**THE TASK**
Among the records that follow, find the line with "blue heart: 4 -> 3" and the line with "red ball: 4 -> 2". Set down those lines and all lines between them exactly, without adding anything.

**THE INPUT**

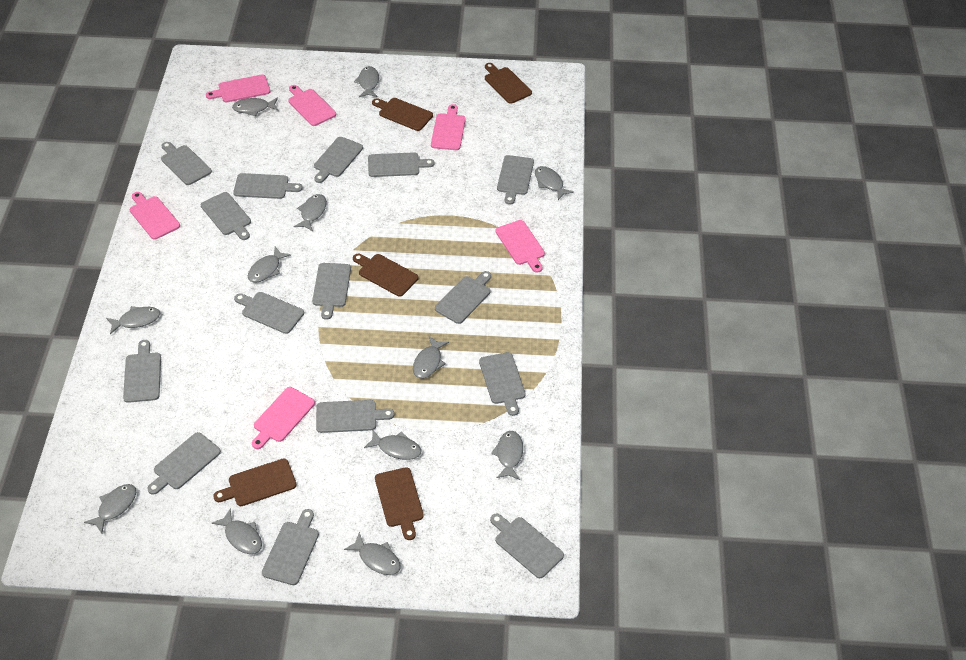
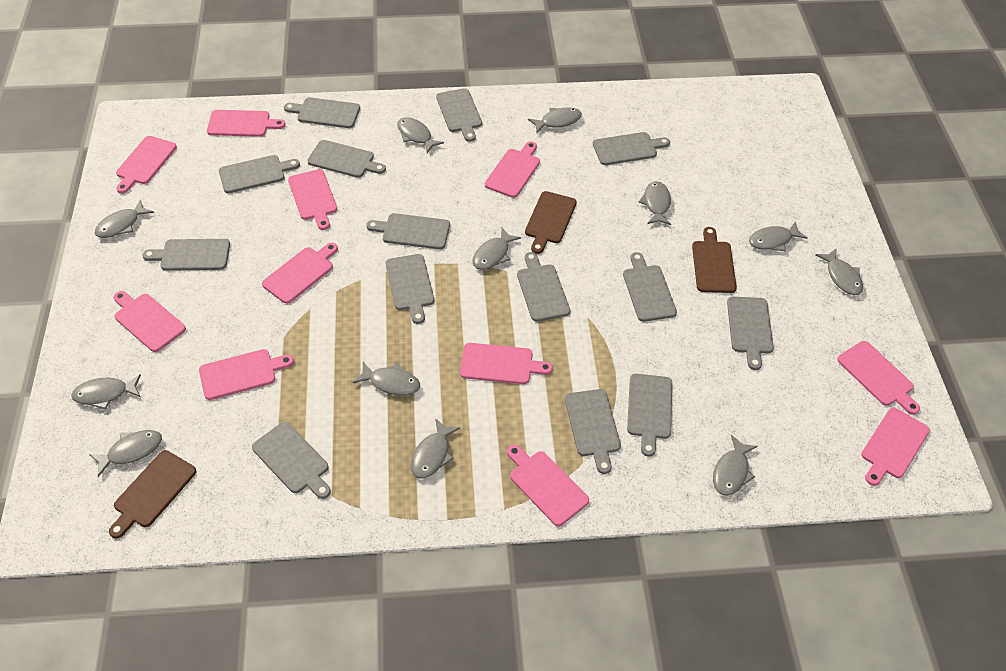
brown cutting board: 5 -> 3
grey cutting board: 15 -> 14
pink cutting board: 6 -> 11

* * *

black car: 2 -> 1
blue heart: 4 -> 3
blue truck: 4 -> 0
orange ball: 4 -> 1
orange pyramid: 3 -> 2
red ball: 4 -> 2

**YOUR SOLUTION**
blue heart: 4 -> 3
blue truck: 4 -> 0
orange ball: 4 -> 1
orange pyramid: 3 -> 2
red ball: 4 -> 2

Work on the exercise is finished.